— Problem requirements —
Return the data below exactly as given, except for the images.

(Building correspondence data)
○ ○ ○ ○ ○ ○ ○

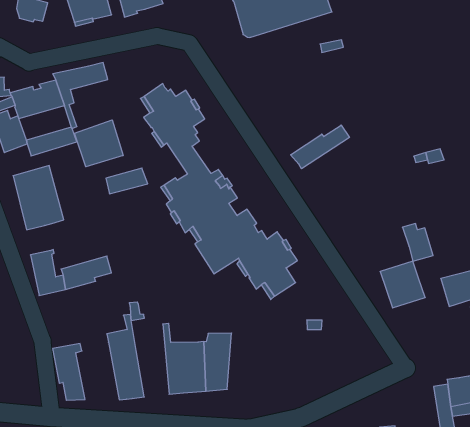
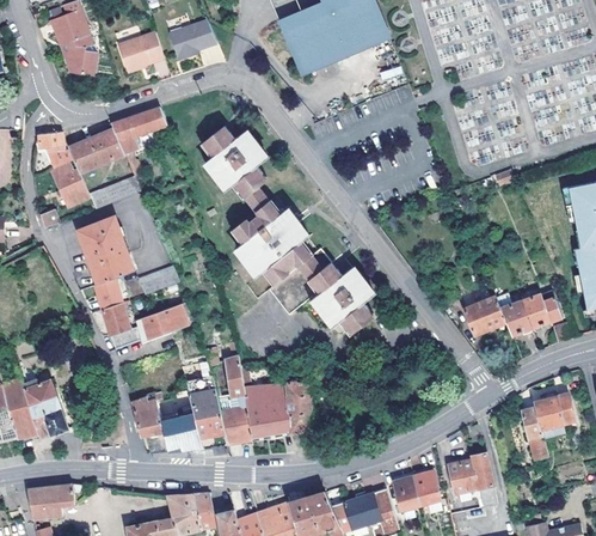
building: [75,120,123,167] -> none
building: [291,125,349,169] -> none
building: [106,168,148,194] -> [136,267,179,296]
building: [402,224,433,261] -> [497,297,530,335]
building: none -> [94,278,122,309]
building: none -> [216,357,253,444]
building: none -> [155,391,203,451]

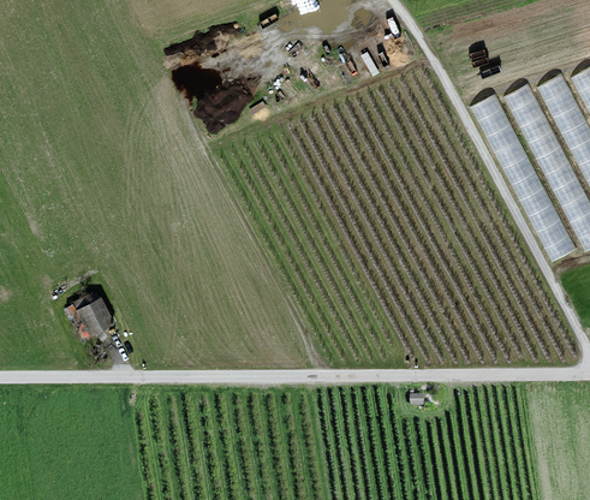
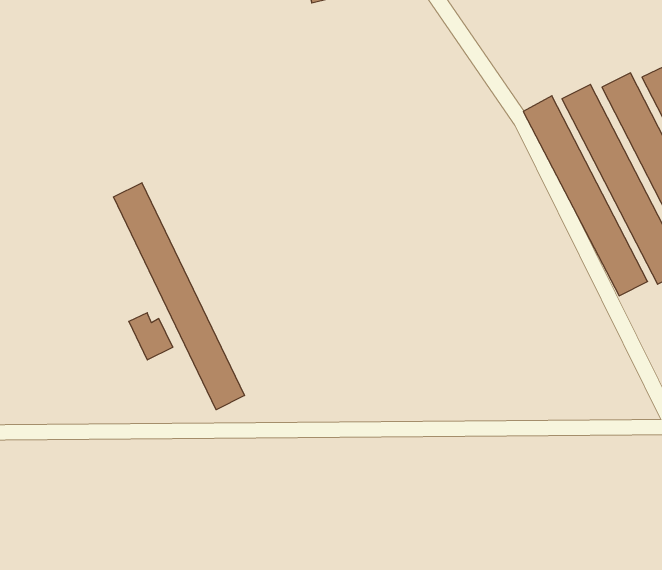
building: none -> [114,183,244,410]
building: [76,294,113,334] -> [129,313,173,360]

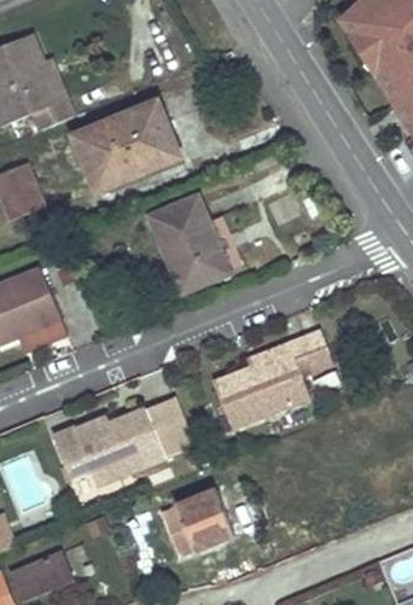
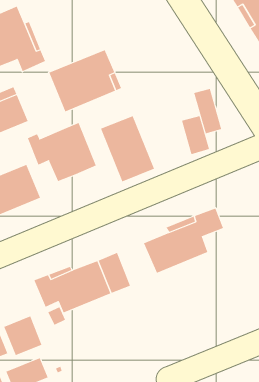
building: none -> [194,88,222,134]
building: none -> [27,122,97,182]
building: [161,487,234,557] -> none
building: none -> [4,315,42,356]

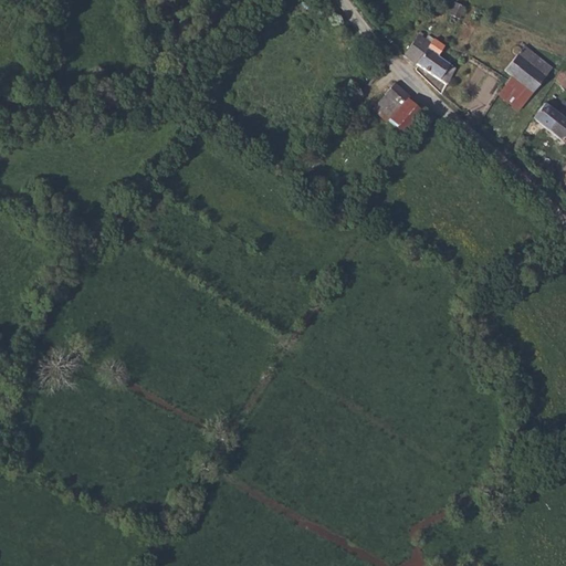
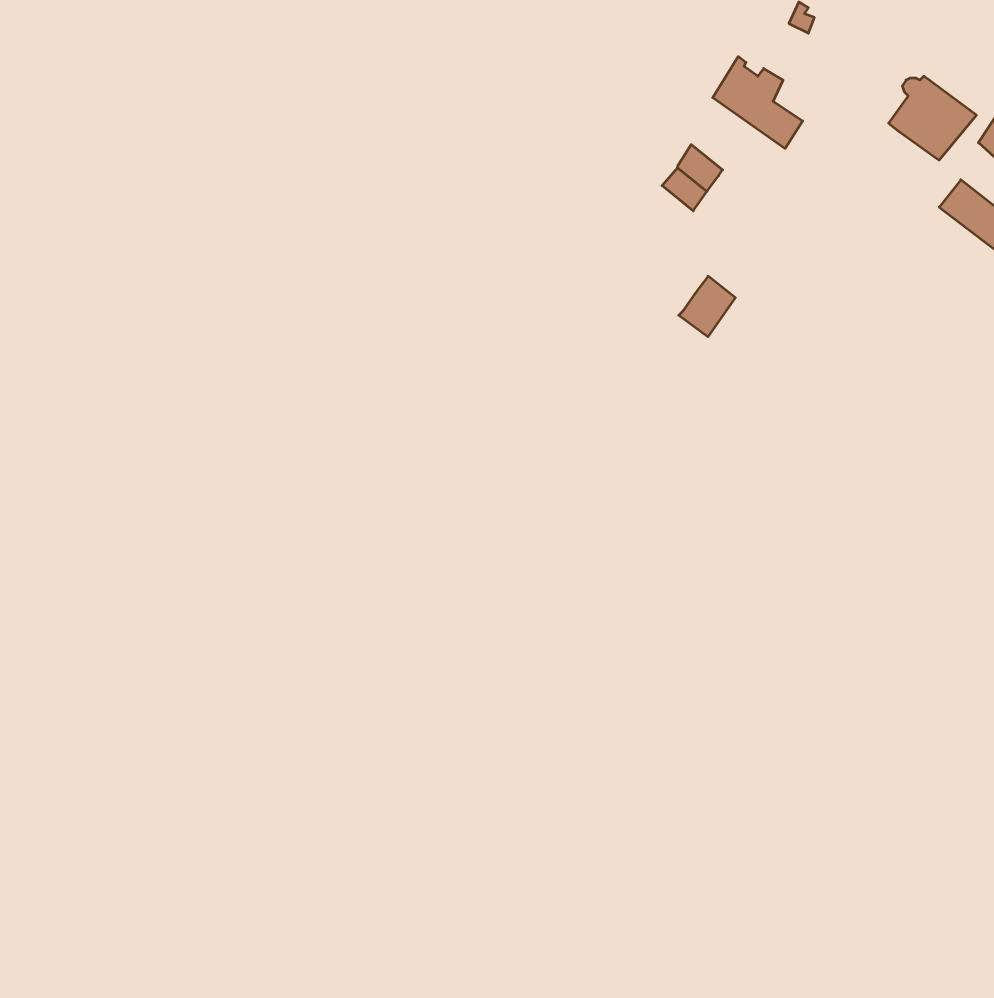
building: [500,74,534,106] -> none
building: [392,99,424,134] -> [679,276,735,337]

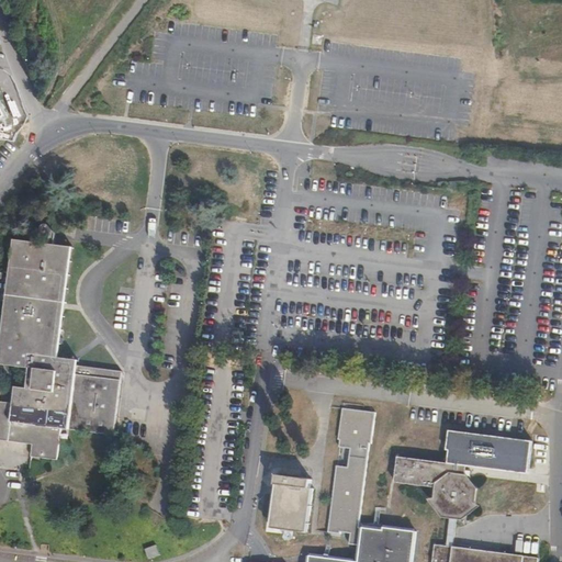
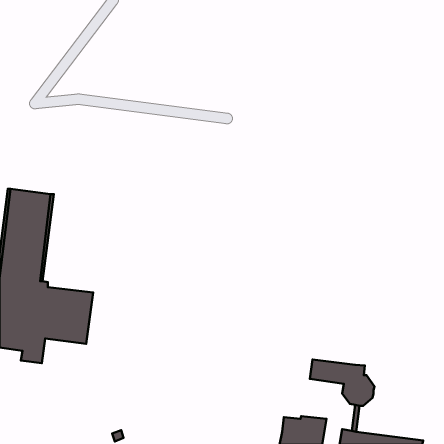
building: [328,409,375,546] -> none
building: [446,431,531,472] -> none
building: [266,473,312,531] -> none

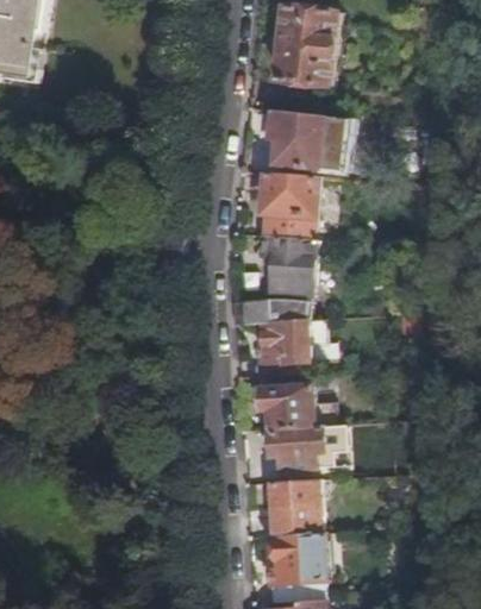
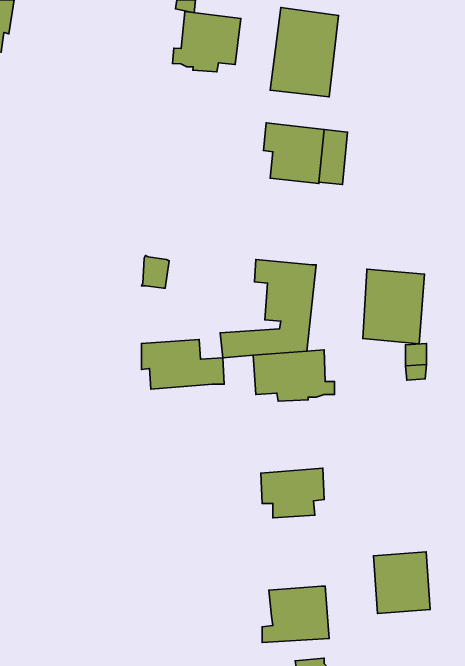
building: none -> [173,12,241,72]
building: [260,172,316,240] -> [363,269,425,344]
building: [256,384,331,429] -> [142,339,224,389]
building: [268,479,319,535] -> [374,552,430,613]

○ ○ ○ ○ ○ ○ ○

— Answer to this task —
building: [75,120,123,167] -> none
building: [291,125,349,169] -> none
building: [106,168,148,194] -> [136,267,179,296]
building: [402,224,433,261] -> [497,297,530,335]
building: none -> [94,278,122,309]
building: none -> [216,357,253,444]
building: none -> [155,391,203,451]

building: none -> [114,183,244,410]
building: [76,294,113,334] -> [129,313,173,360]

building: none -> [194,88,222,134]
building: none -> [27,122,97,182]
building: [161,487,234,557] -> none
building: none -> [4,315,42,356]

building: [500,74,534,106] -> none
building: [392,99,424,134] -> [679,276,735,337]

building: [328,409,375,546] -> none
building: [446,431,531,472] -> none
building: [266,473,312,531] -> none

building: none -> [173,12,241,72]
building: [260,172,316,240] -> [363,269,425,344]
building: [256,384,331,429] -> [142,339,224,389]
building: [268,479,319,535] -> [374,552,430,613]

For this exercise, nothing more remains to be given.